■ **Required work**
Would you write out the entries that follow word for word, omitting any images?

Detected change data
::::::::::

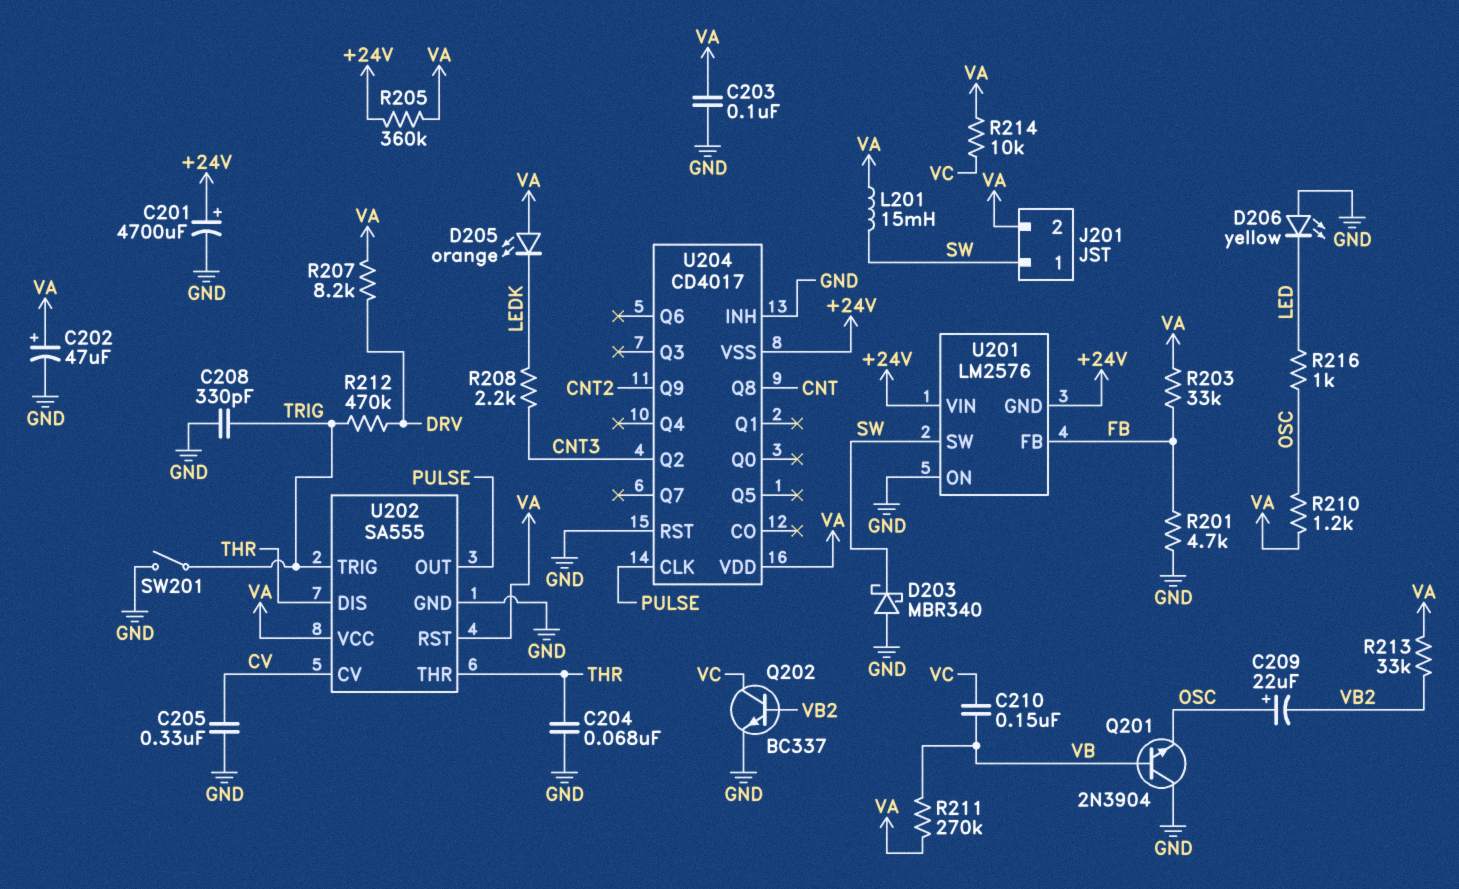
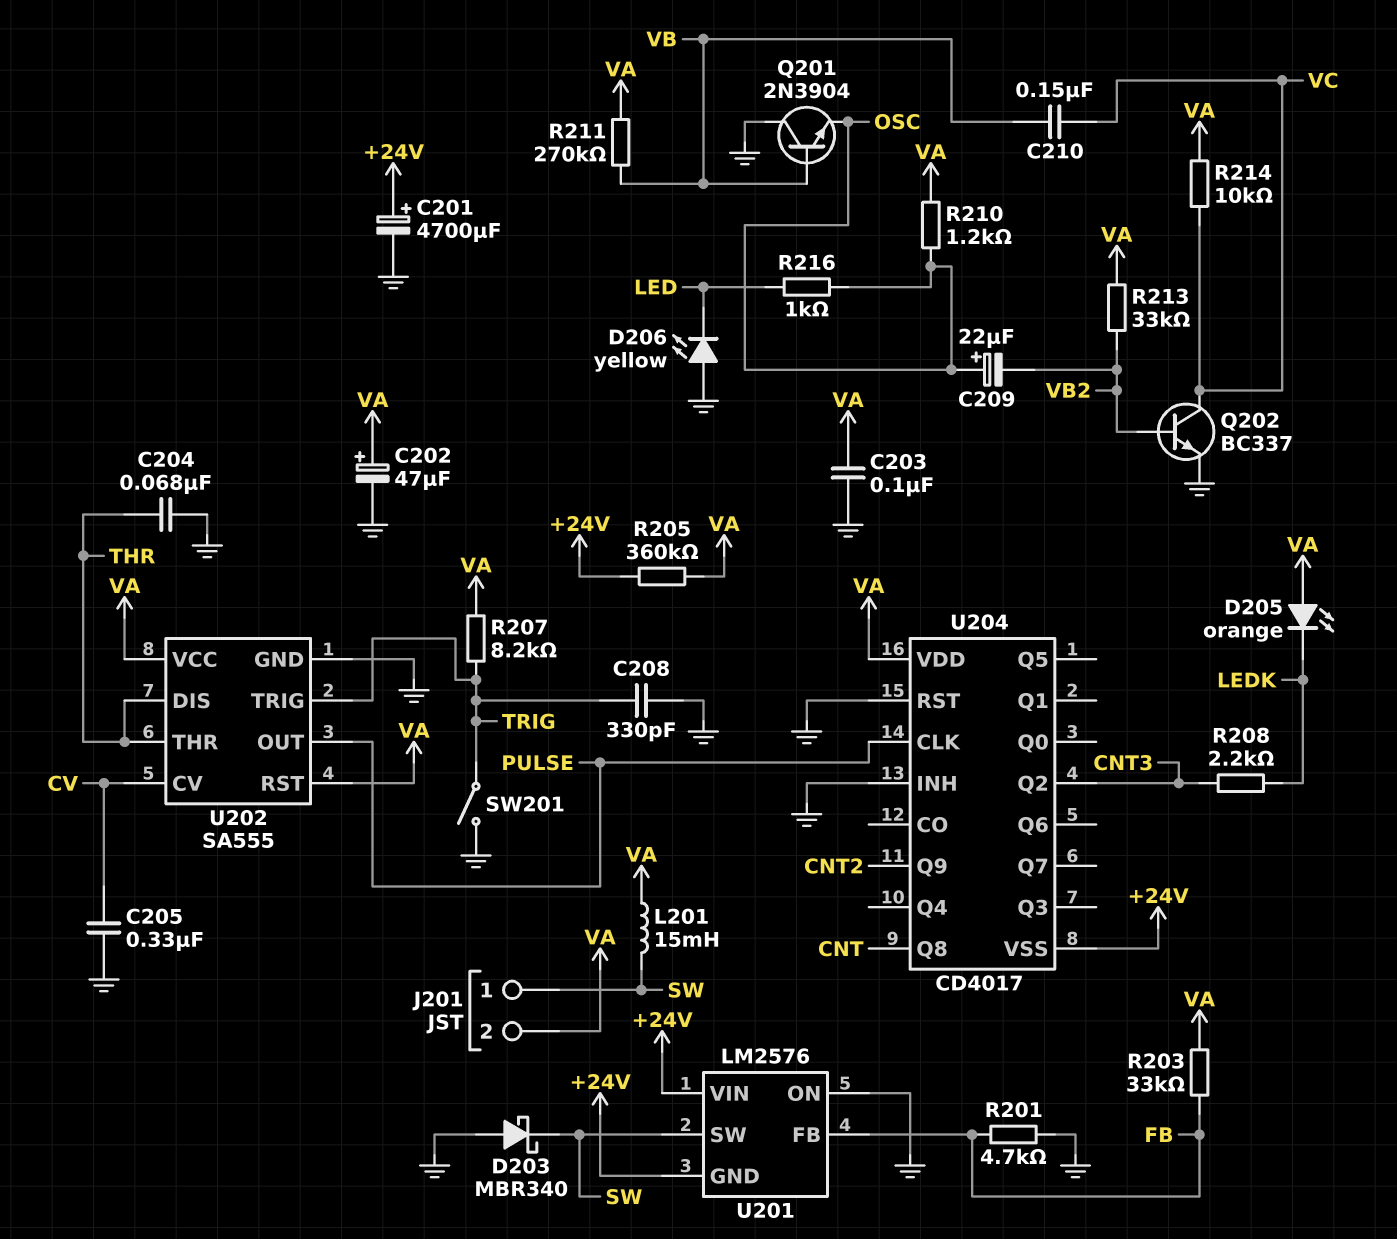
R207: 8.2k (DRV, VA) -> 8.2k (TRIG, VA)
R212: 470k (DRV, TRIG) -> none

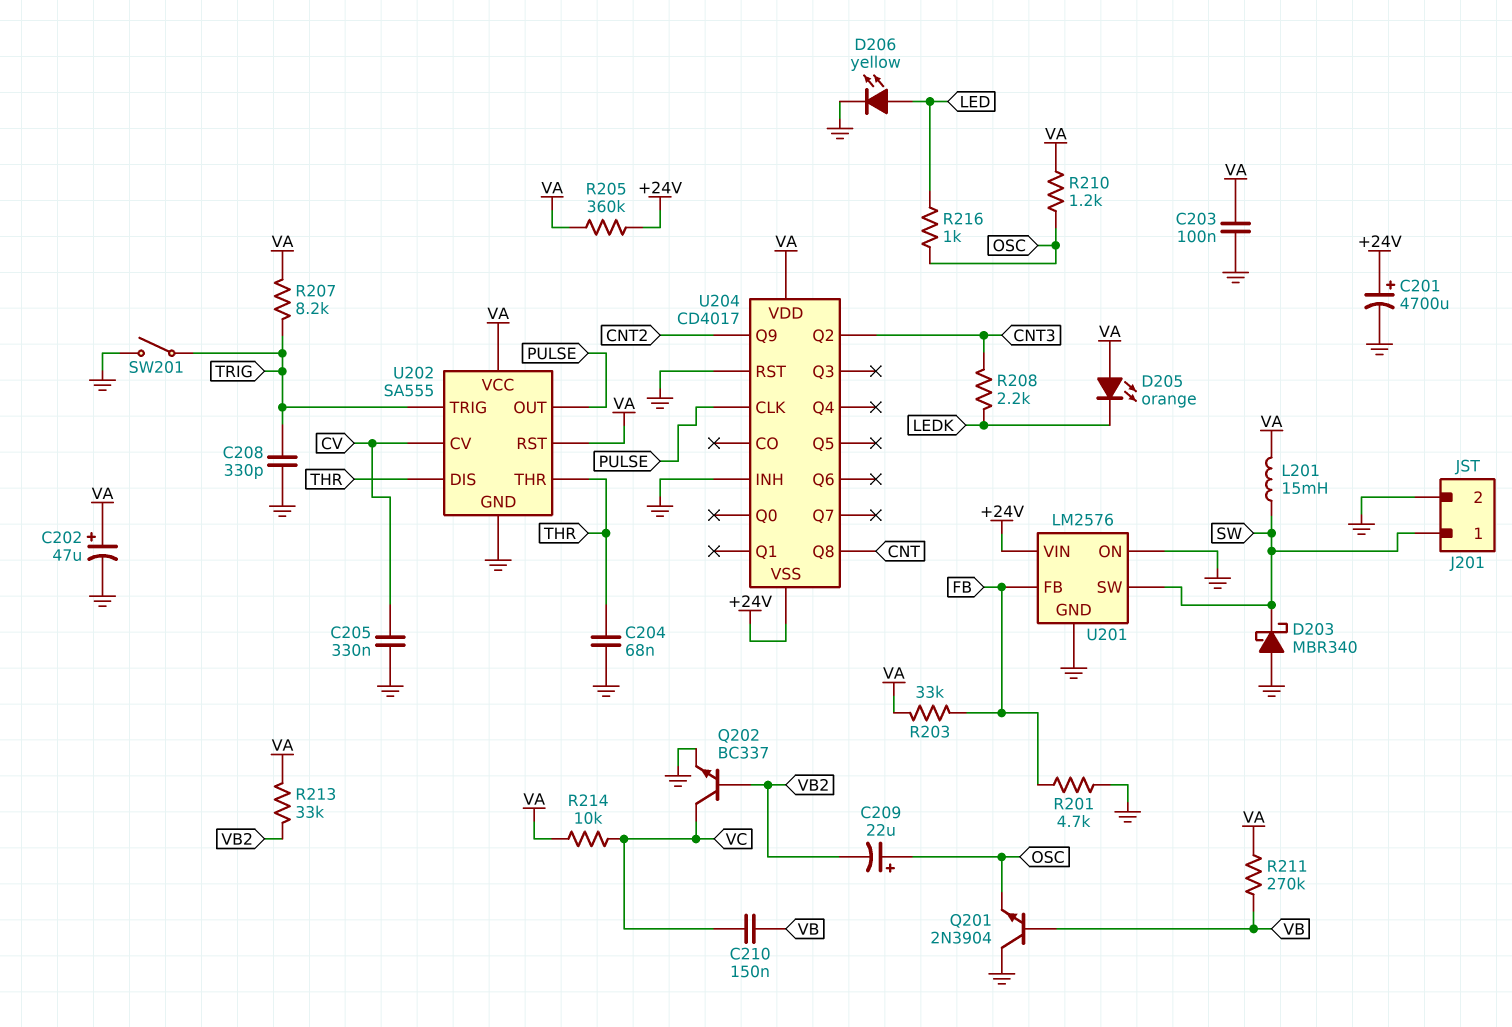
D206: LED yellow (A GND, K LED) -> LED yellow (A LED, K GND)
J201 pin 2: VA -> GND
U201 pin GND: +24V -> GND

::::::::::

■ **Your response**
R207: 8.2k (DRV, VA) -> 8.2k (TRIG, VA)
R212: 470k (DRV, TRIG) -> none

D206: LED yellow (A GND, K LED) -> LED yellow (A LED, K GND)
J201 pin 2: VA -> GND
U201 pin GND: +24V -> GND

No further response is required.